WHAT THE TASK ASKS:
Whichever lines of the entries hold the word "none" should be identified and copied.

AVAILABLE DATA:
···

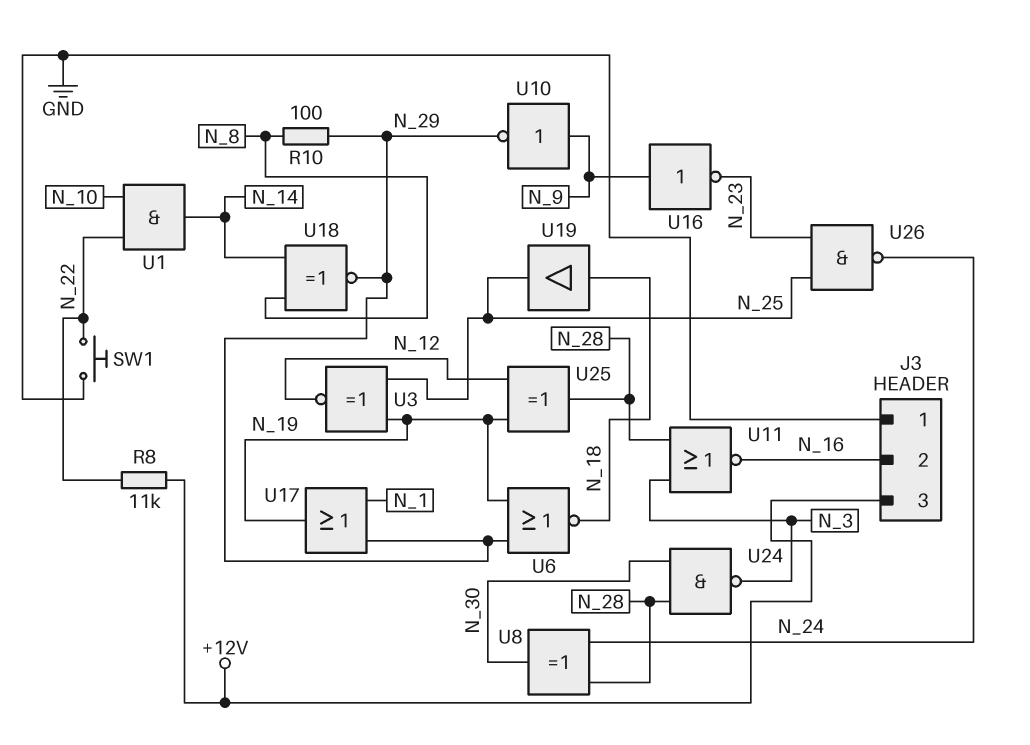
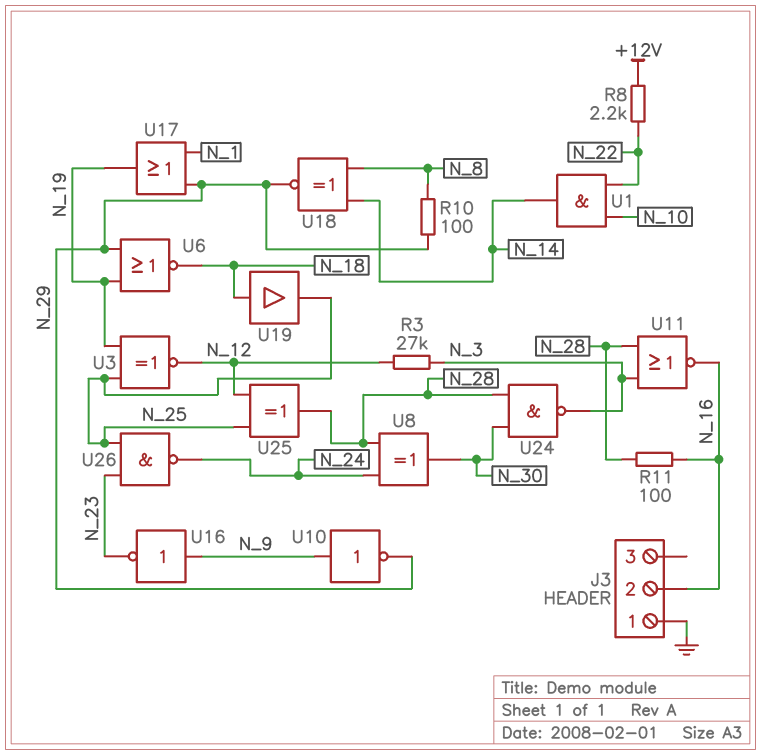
J3 pin 3: +12V -> none
R3: none -> 27k (N_3, N_12)
R8: 11k (+12V, N_22) -> 2.2k (+12V, N_22)
R11: none -> 100 (N_16, N_28)
SW1: button (GND, N_22) -> none
U25: XOR (in N_12, in N_19, out N_28) -> XOR (in N_12, in N_25, out N_28)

···

RESPONSE AREA:
J3 pin 3: +12V -> none
R3: none -> 27k (N_3, N_12)
R11: none -> 100 (N_16, N_28)
SW1: button (GND, N_22) -> none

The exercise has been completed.